→ **Work to complete**:
From the first line to the last, transcribe the material exactly.

→ **Information supplied**:
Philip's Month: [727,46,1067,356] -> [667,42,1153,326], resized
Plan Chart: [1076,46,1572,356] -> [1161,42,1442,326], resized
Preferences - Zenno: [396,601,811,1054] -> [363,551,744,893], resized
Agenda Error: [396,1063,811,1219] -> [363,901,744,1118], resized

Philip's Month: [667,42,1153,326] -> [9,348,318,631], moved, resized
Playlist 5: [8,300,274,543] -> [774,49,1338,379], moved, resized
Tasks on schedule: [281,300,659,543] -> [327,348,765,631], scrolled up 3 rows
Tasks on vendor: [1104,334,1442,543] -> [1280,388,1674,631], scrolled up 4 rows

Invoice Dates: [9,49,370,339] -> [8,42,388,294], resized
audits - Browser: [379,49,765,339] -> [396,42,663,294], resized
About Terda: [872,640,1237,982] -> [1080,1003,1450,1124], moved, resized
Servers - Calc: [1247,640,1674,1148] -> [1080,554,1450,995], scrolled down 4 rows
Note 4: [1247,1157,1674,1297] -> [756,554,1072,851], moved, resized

→ **Output of the task**:
Philip's Month: [727,46,1067,356] -> [667,42,1153,326], resized
Plan Chart: [1076,46,1572,356] -> [1161,42,1442,326], resized
Preferences - Zenno: [396,601,811,1054] -> [363,551,744,893], resized
Agenda Error: [396,1063,811,1219] -> [363,901,744,1118], resized

Philip's Month: [667,42,1153,326] -> [9,348,318,631], moved, resized
Playlist 5: [8,300,274,543] -> [774,49,1338,379], moved, resized
Tasks on schedule: [281,300,659,543] -> [327,348,765,631], scrolled up 3 rows
Tasks on vendor: [1104,334,1442,543] -> [1280,388,1674,631], scrolled up 4 rows

Invoice Dates: [9,49,370,339] -> [8,42,388,294], resized
audits - Browser: [379,49,765,339] -> [396,42,663,294], resized
About Terda: [872,640,1237,982] -> [1080,1003,1450,1124], moved, resized
Servers - Calc: [1247,640,1674,1148] -> [1080,554,1450,995], scrolled down 4 rows
Note 4: [1247,1157,1674,1297] -> [756,554,1072,851], moved, resized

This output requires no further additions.